WHAT TO WORK ON
The answer must be an exact copy of the lines from the one containing "R4: 7.5k (BUF2, SIG3) -> none" through the last line of the records, with no pictures.

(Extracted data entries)

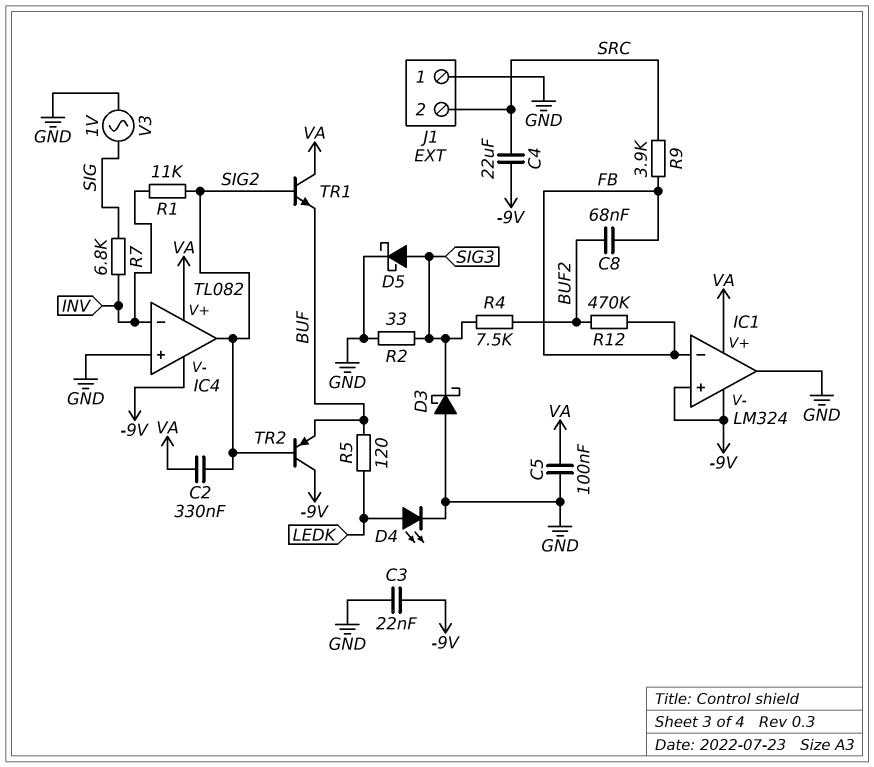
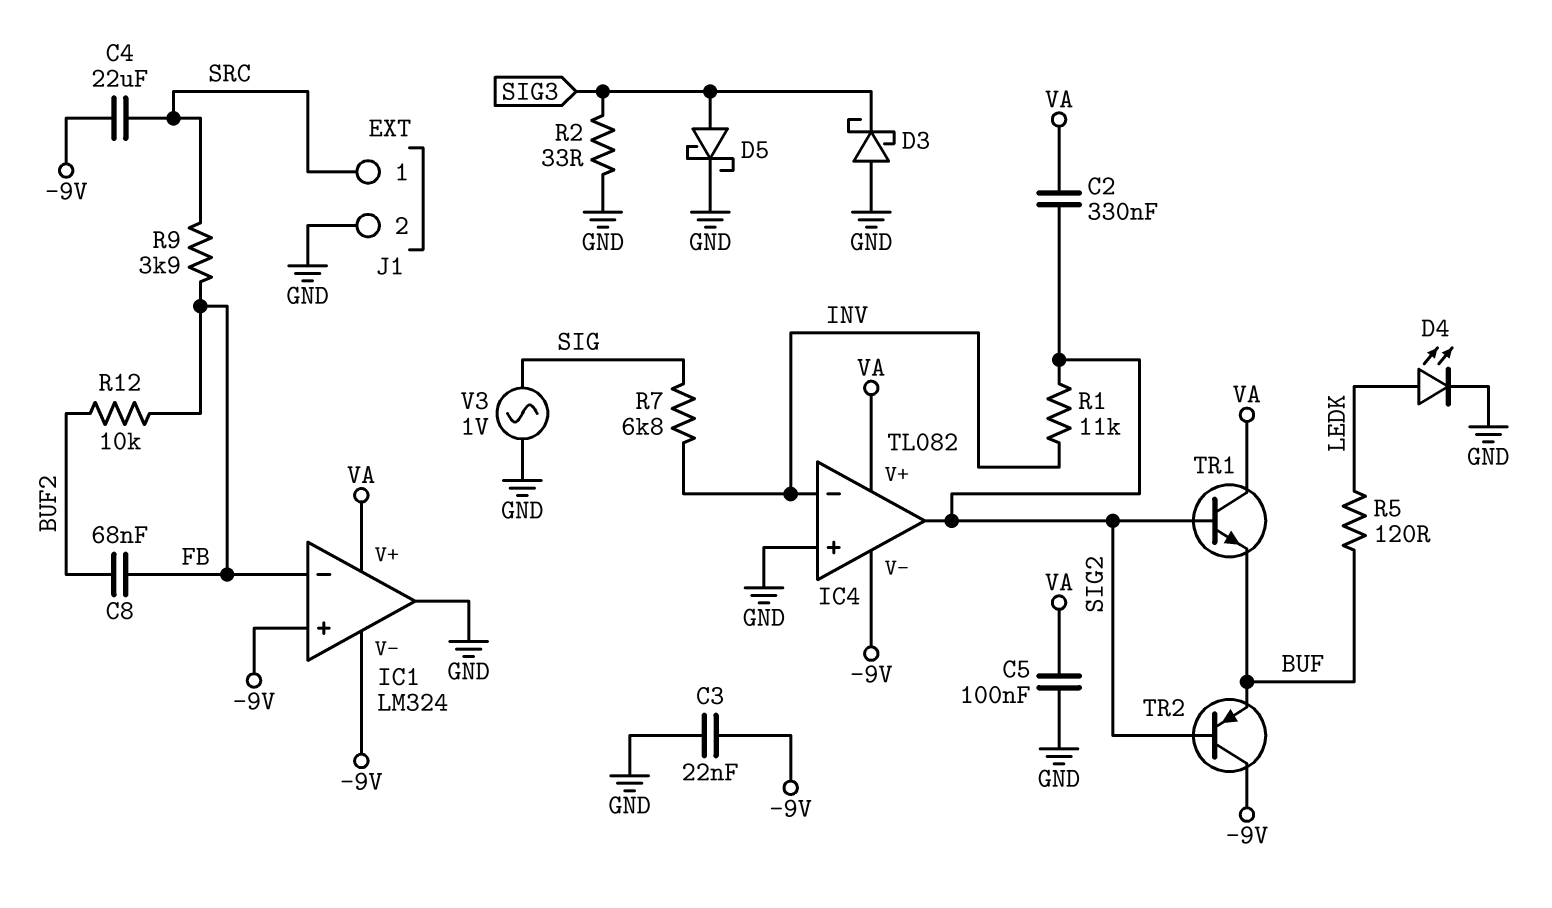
J1 pin 1: GND -> SRC
J1 pin 2: SRC -> GND
R4: 7.5k (BUF2, SIG3) -> none
R12: 470k (BUF2, FB) -> 10k (BUF2, FB)

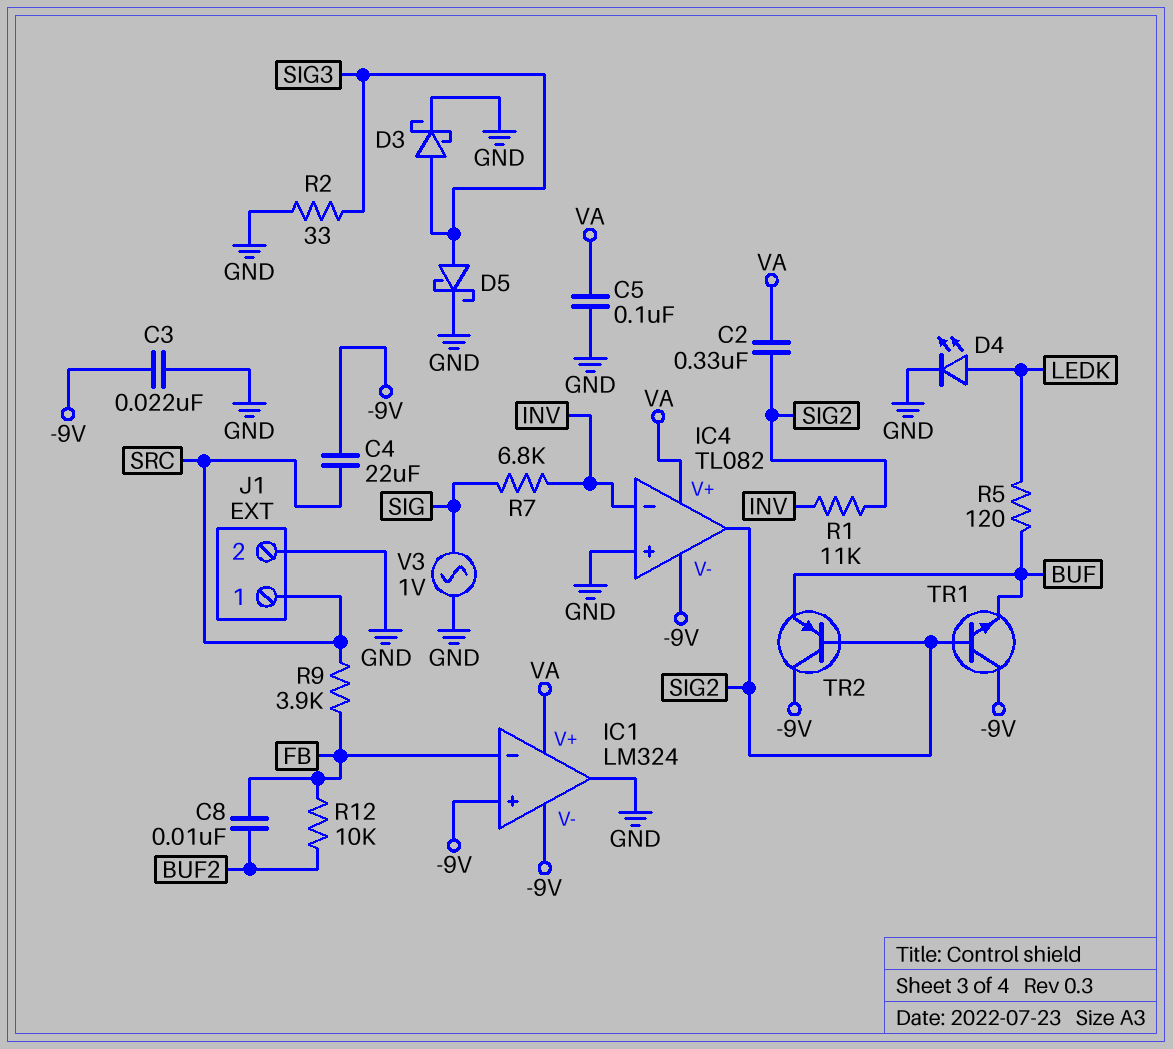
C8: 68nF (BUF2, FB) -> 10nF (BUF2, FB)
D3: schottky (A GND, K SIG3) -> schottky (A SIG3, K GND)
TR1: NPN (B SIG2, C VA, E BUF) -> NPN (B SIG2, C -9V, E BUF)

RESULT FOR THIS EXERCISE
R4: 7.5k (BUF2, SIG3) -> none
R12: 470k (BUF2, FB) -> 10k (BUF2, FB)

C8: 68nF (BUF2, FB) -> 10nF (BUF2, FB)
D3: schottky (A GND, K SIG3) -> schottky (A SIG3, K GND)
TR1: NPN (B SIG2, C VA, E BUF) -> NPN (B SIG2, C -9V, E BUF)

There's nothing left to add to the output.